■ Required work
From the entries that follow, gather each line holding the word "square".

■ Record extracts
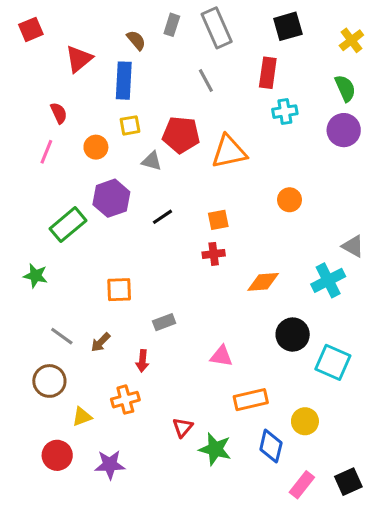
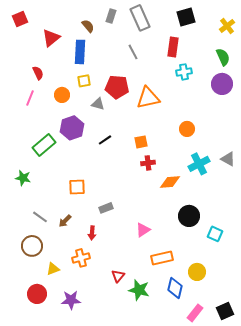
red cross: (214, 254) -> (148, 163), moved
cyan cross: (328, 280) -> (199, 164), moved
pink triangle: (221, 356) -> (143, 230), turned -42
cyan square: (333, 362) -> (215, 234), size x0.7

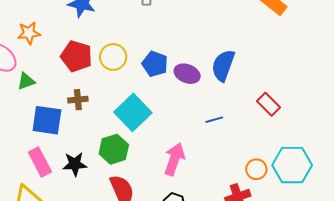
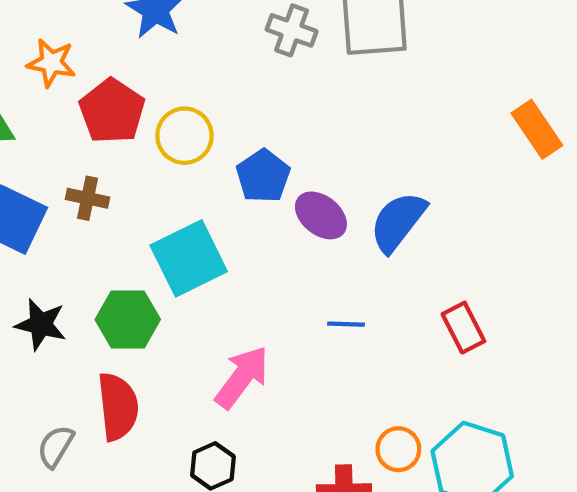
orange star: (29, 33) -> (51, 63), moved

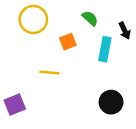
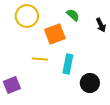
orange square: (68, 42) -> (55, 34), size x1.5
cyan rectangle: (105, 49) -> (68, 64), moved

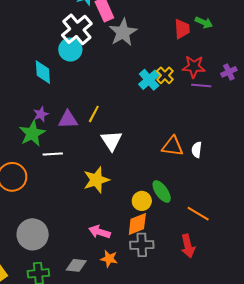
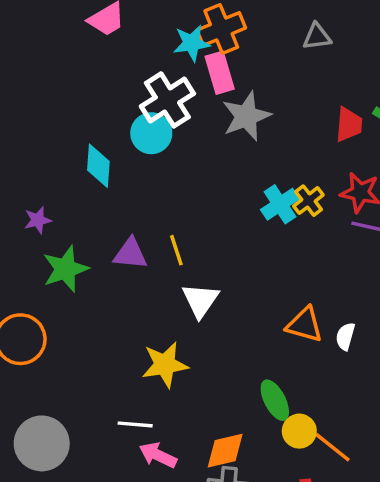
purple star: (41, 114) -> (38, 220), moved
yellow line: (94, 114) -> (176, 250), turned -54
white line: (53, 154) -> (135, 424), moved
yellow circle: (142, 201) -> (299, 431), moved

■ Task output
cyan square: (333, 362) -> (215, 234), size x0.7
orange square: (68, 42) -> (55, 34), size x1.5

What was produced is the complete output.